── TASK INPUTS
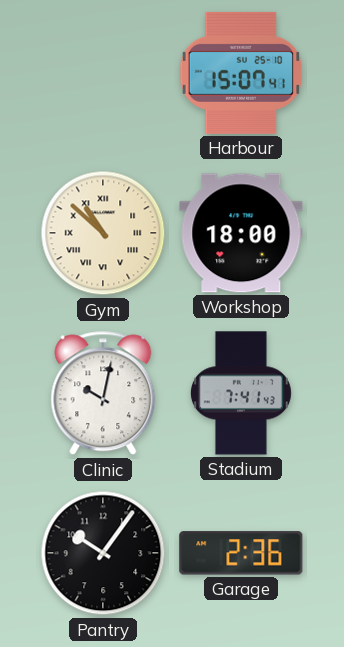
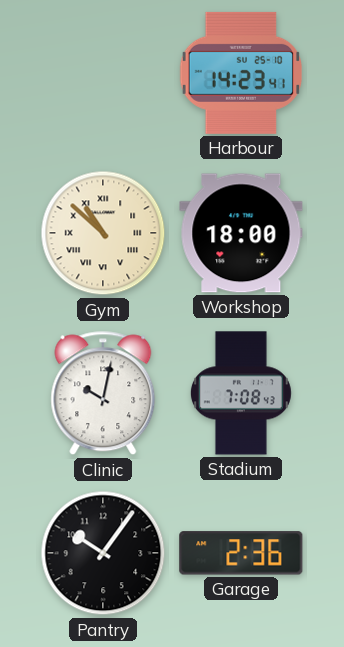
Harbour: 15:07 -> 14:23
Stadium: 7:41 -> 7:08
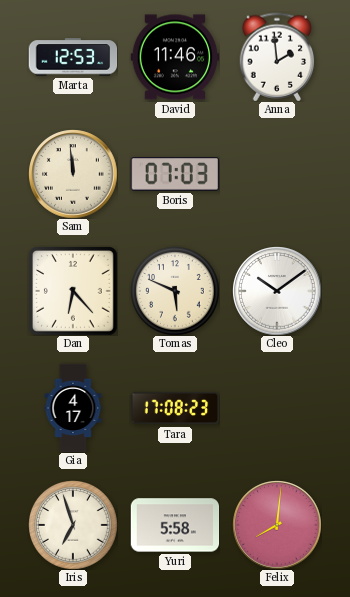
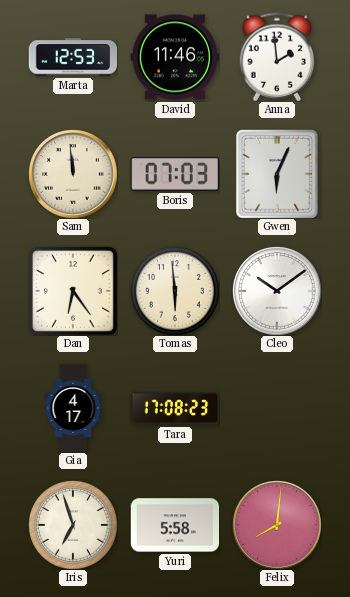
Gwen: none -> 6:04
Dan: 6:23 -> 6:24
Tomas: 5:49 -> 5:59
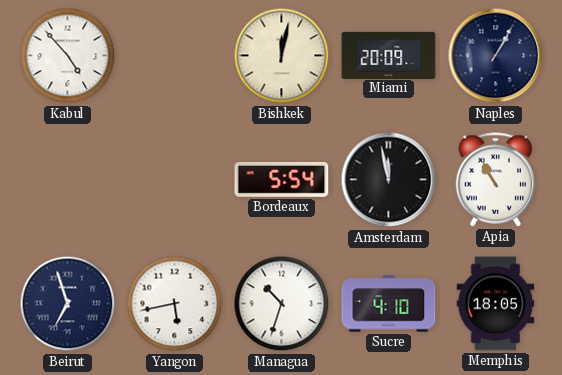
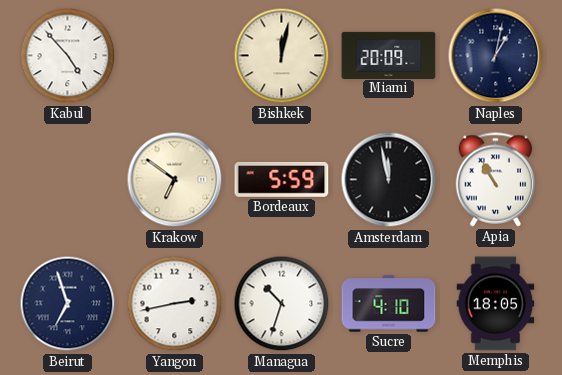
Naples: 1:05 -> 1:02
Krakow: none -> 6:51
Bordeaux: 5:54 -> 5:59
Yangon: 5:43 -> 2:43
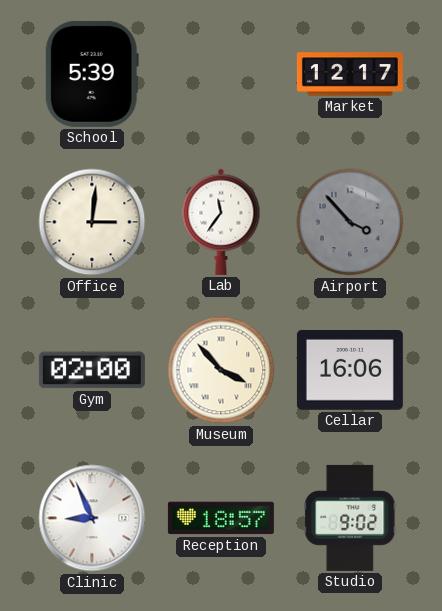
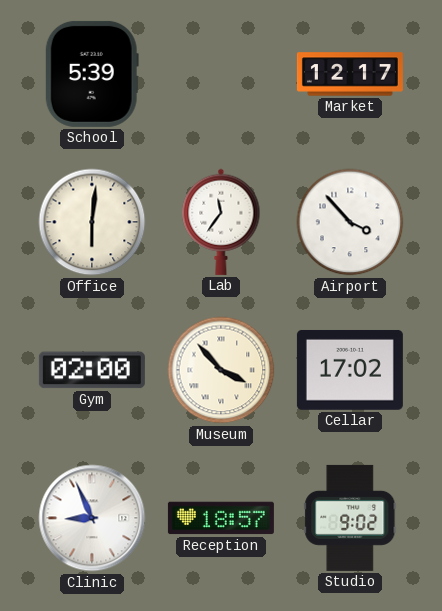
Office: 3:01 -> 6:01
Airport dial: grey -> white
Cellar: 16:06 -> 17:02
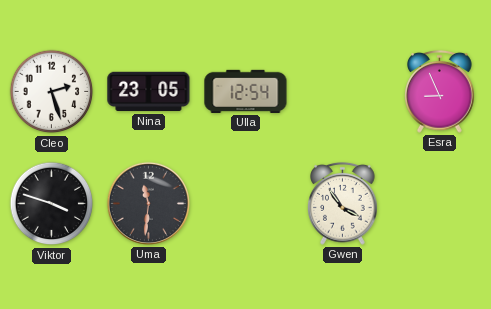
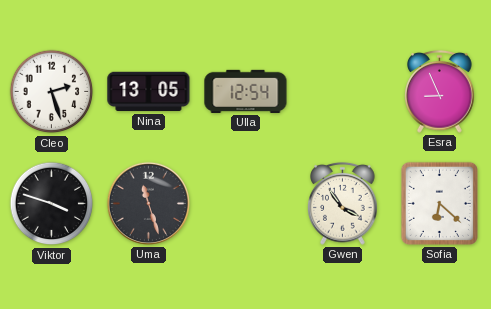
Nina: 23:05 -> 13:05
Uma: 11:31 -> 11:27
Sofia: none -> 6:22
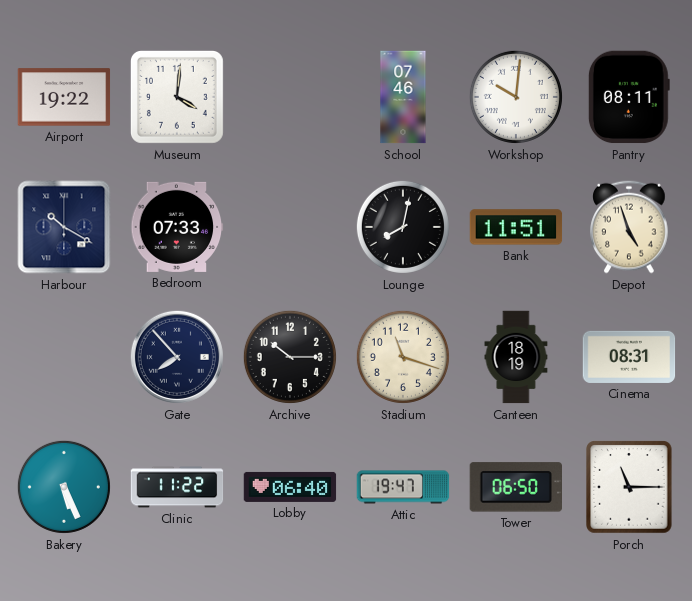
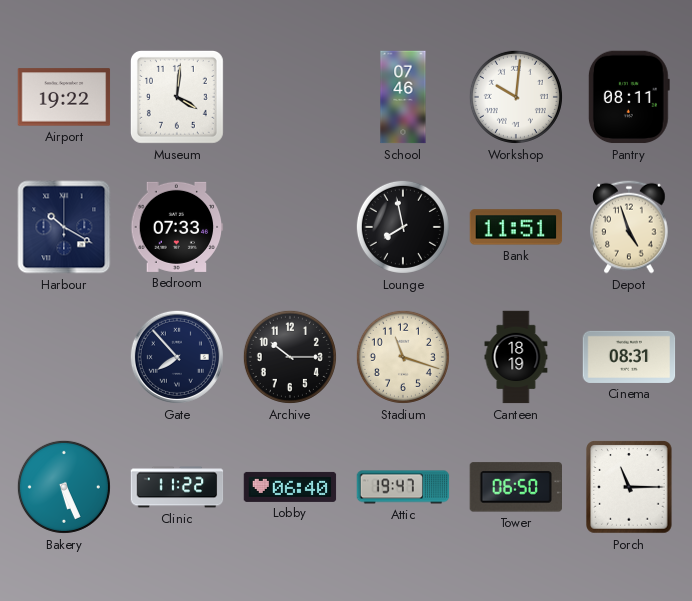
Lounge: 8:02 -> 7:58
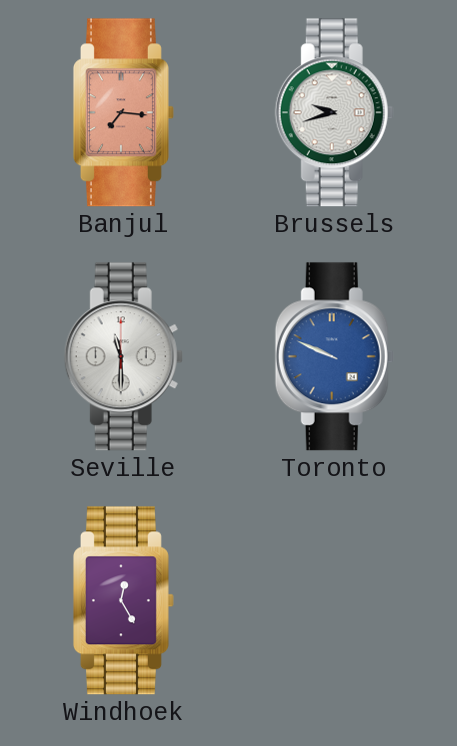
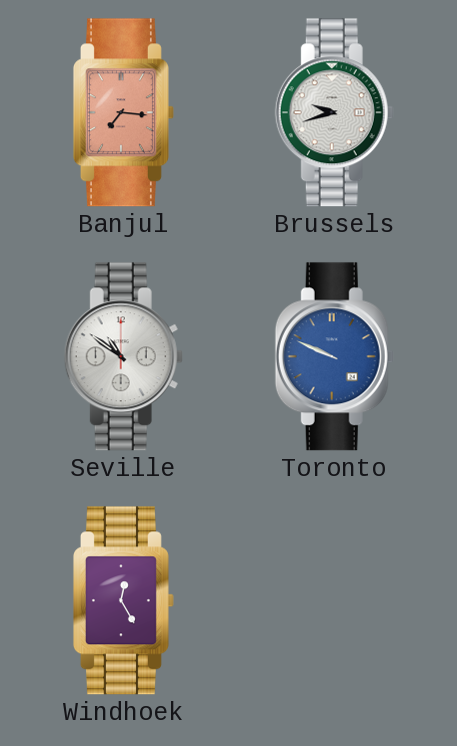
Seville: 11:30 -> 10:51
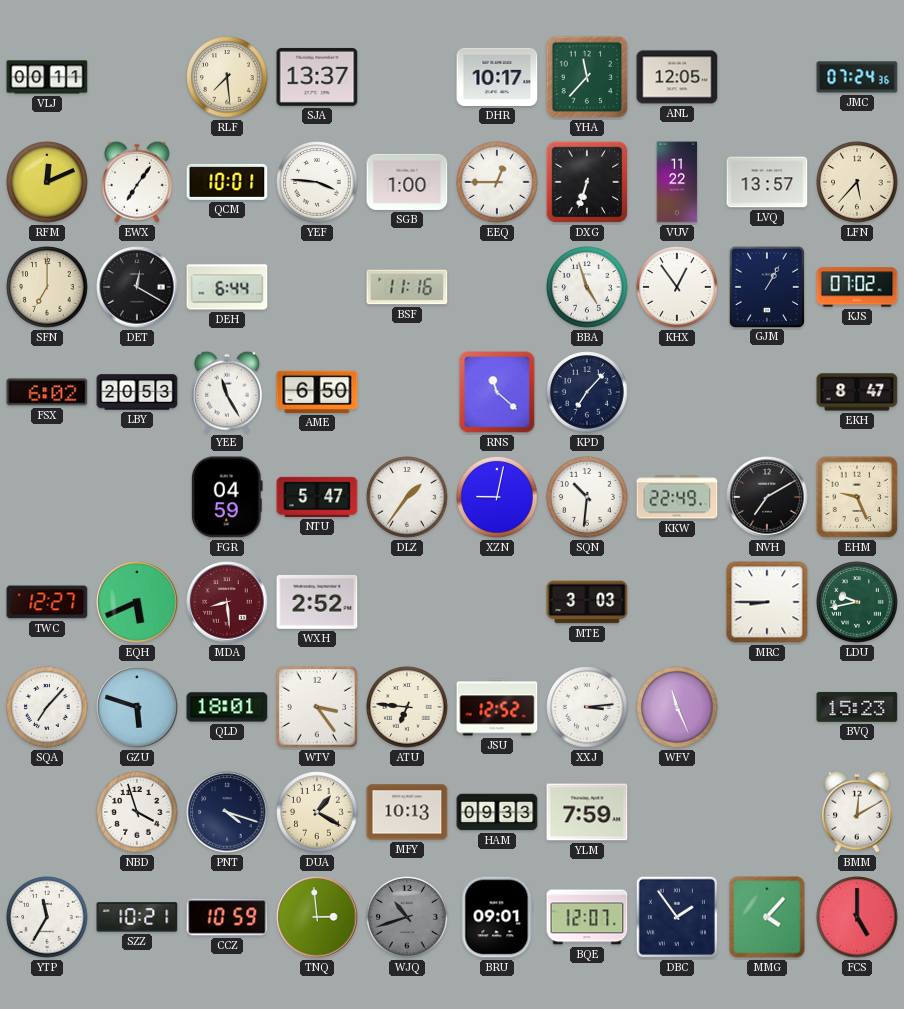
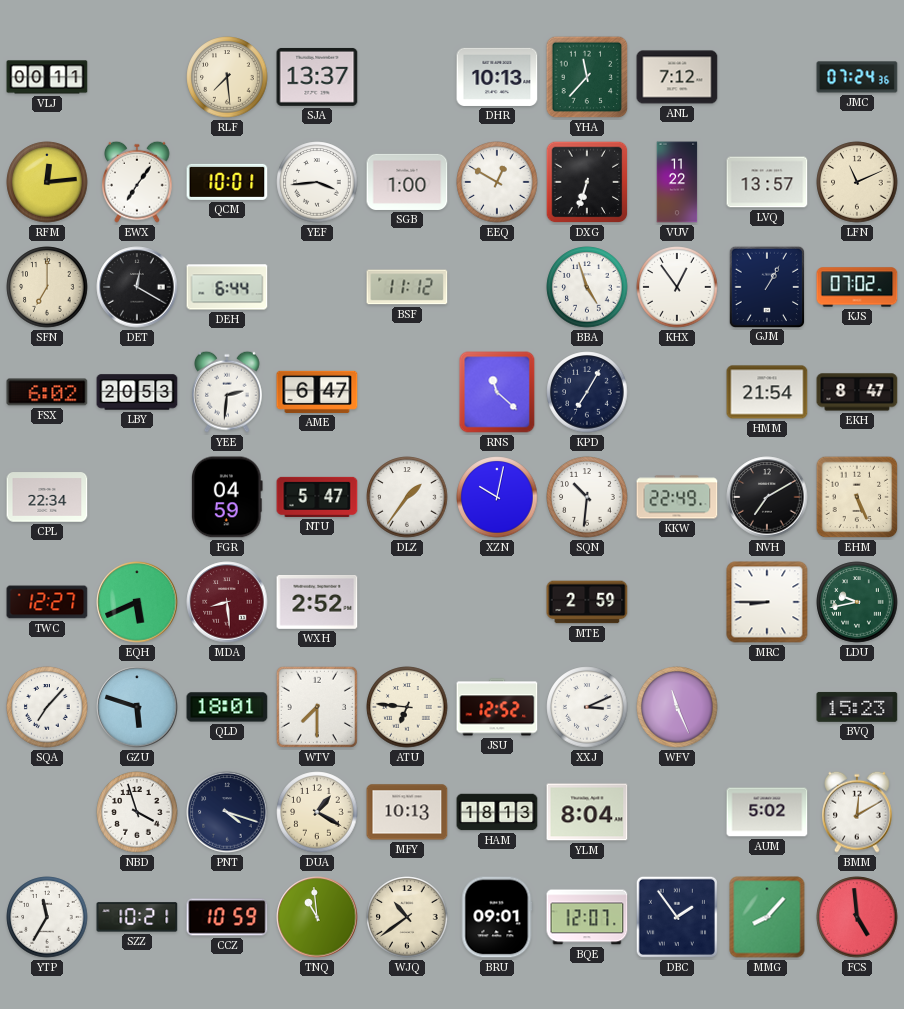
DHR: 10:17 -> 10:13
ANL: 12:05 -> 7:12
RFM: 12:11 -> 12:14
YEF: 3:46 -> 3:44
EEQ: 12:45 -> 12:50
LFN: 5:37 -> 11:11
BSF: 11:16 -> 11:12
YEE: 11:25 -> 2:31
AME: 6:50 -> 6:47
KPD: 7:07 -> 7:05
HMM: none -> 21:54
CPL: none -> 22:34
XZN: 9:02 -> 10:02
EHM: 9:26 -> 5:26
MTE: 3:03 -> 2:59
WTV: 3:24 -> 7:30
XXJ: 3:14 -> 3:11
HAM: 09:33 -> 18:13
YLM: 7:59 -> 8:04
AUM: none -> 5:02
TNQ: 2:59 -> 10:59
WJQ: 10:42 -> 10:39
WJQ dial: grey -> cream
MMG: 4:07 -> 8:07
FCS: 5:00 -> 4:59
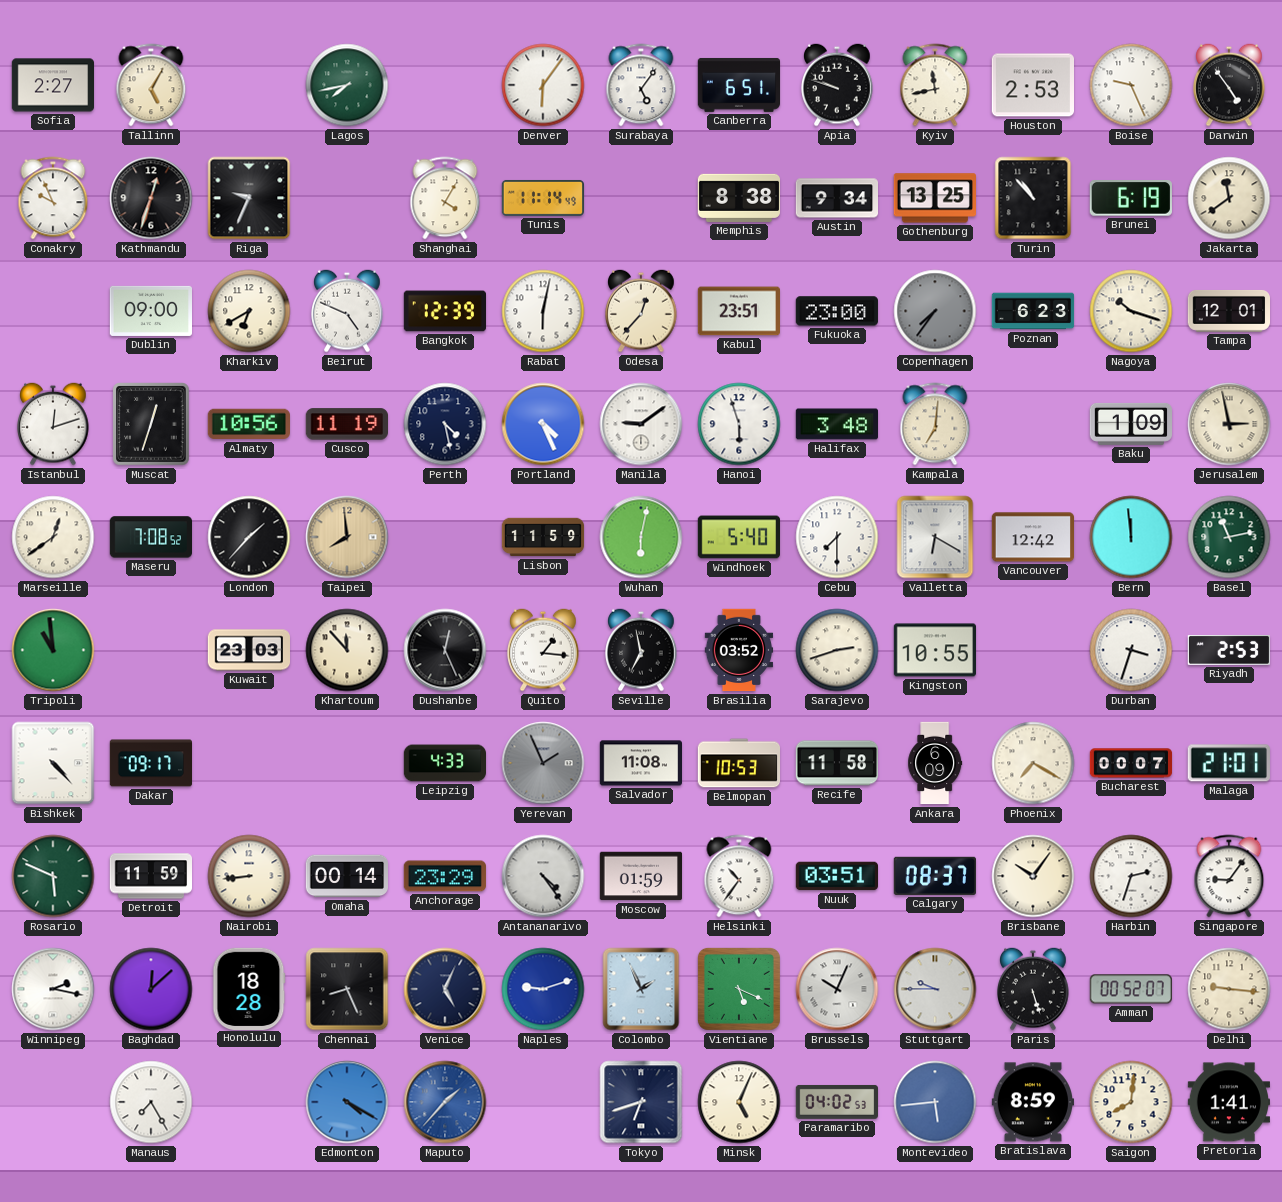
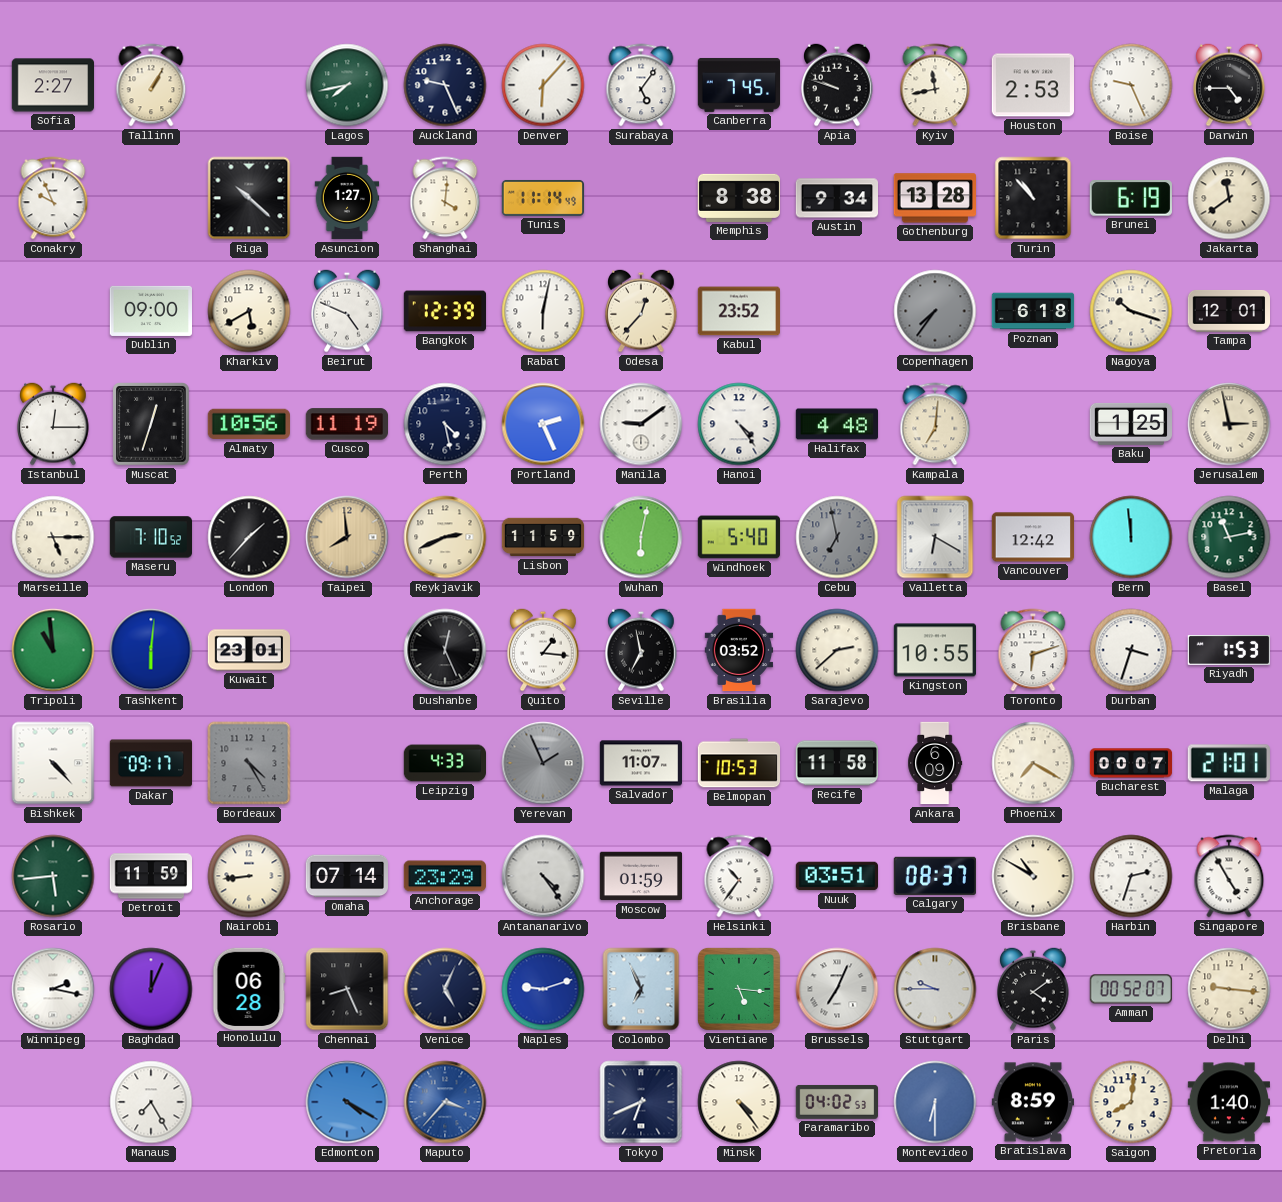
Tallinn: 5:05 -> 1:05
Auckland: none -> 9:26
Denver: 6:06 -> 6:07
Canberra: 6:51 -> 7:45
Darwin: 4:54 -> 4:45
Kathmandu: 12:33 -> none
Riga: 9:34 -> 10:22
Asuncion: none -> 1:27
Shanghai: 4:05 -> 4:01
Gothenburg: 13:25 -> 13:28
Kharkiv: 6:40 -> 5:40
Kabul: 23:51 -> 23:52
Fukuoka: 23:00 -> none
Poznan: 6:23 -> 6:18
Istanbul: 12:12 -> 12:15
Portland: 4:26 -> 2:26
Hanoi: 5:57 -> 4:24
Halifax: 3:48 -> 4:48
Baku: 1:09 -> 1:25
Marseille: 12:39 -> 5:15
Maseru: 7:08 -> 7:10
Reykjavik: none -> 2:41
Cebu: 7:30 -> 6:58
Cebu dial: white -> grey
Tashkent: none -> 6:01
Kuwait: 23:03 -> 23:01
Khartoum: 11:53 -> none
Sarajevo: 2:42 -> 2:38
Toronto: none -> 6:12
Riyadh: 2:53 -> 1:53
Bordeaux: none -> 4:25
Salvador: 11:08 -> 11:07
Rosario: 5:49 -> 5:44
Omaha: 00:14 -> 07:14
Brisbane: 10:06 -> 10:50
Singapore: 9:06 -> 4:55
Baghdad: 12:08 -> 12:04
Honolulu: 18:28 -> 06:28
Colombo: 1:56 -> 6:56
Vientiane: 5:19 -> 5:16
Brussels: 10:04 -> 7:04
Paris: 5:27 -> 4:09
Maputo: 1:37 -> 3:37
Tokyo: 6:42 -> 6:41
Minsk: 5:04 -> 4:24
Montevideo: 5:44 -> 6:30
Pretoria: 1:41 -> 1:40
────
**WHAT IS BEING ASKED:**
Copy the data above, from its start through the line containing "FCS: 5:00 -> 4:59", with both ends included. Leave the pictures out of your copy.

**THE COMPLETED TASK:**
Harbour: 15:07 -> 14:23
Stadium: 7:41 -> 7:08
Gwen: none -> 6:04
Dan: 6:23 -> 6:24
Tomas: 5:49 -> 5:59
Naples: 1:05 -> 1:02
Krakow: none -> 6:51
Bordeaux: 5:54 -> 5:59
Yangon: 5:43 -> 2:43
Office: 3:01 -> 6:01
Airport dial: grey -> white
Cellar: 16:06 -> 17:02
Nina: 23:05 -> 13:05
Uma: 11:31 -> 11:27
Sofia: none -> 6:22
Lounge: 8:02 -> 7:58
Seville: 11:30 -> 10:51
DHR: 10:17 -> 10:13
ANL: 12:05 -> 7:12
RFM: 12:11 -> 12:14
YEF: 3:46 -> 3:44
EEQ: 12:45 -> 12:50
LFN: 5:37 -> 11:11
BSF: 11:16 -> 11:12
YEE: 11:25 -> 2:31
AME: 6:50 -> 6:47
KPD: 7:07 -> 7:05
HMM: none -> 21:54
CPL: none -> 22:34
XZN: 9:02 -> 10:02
EHM: 9:26 -> 5:26
MTE: 3:03 -> 2:59
WTV: 3:24 -> 7:30
XXJ: 3:14 -> 3:11
HAM: 09:33 -> 18:13
YLM: 7:59 -> 8:04
AUM: none -> 5:02
TNQ: 2:59 -> 10:59
WJQ: 10:42 -> 10:39
WJQ dial: grey -> cream
MMG: 4:07 -> 8:07
FCS: 5:00 -> 4:59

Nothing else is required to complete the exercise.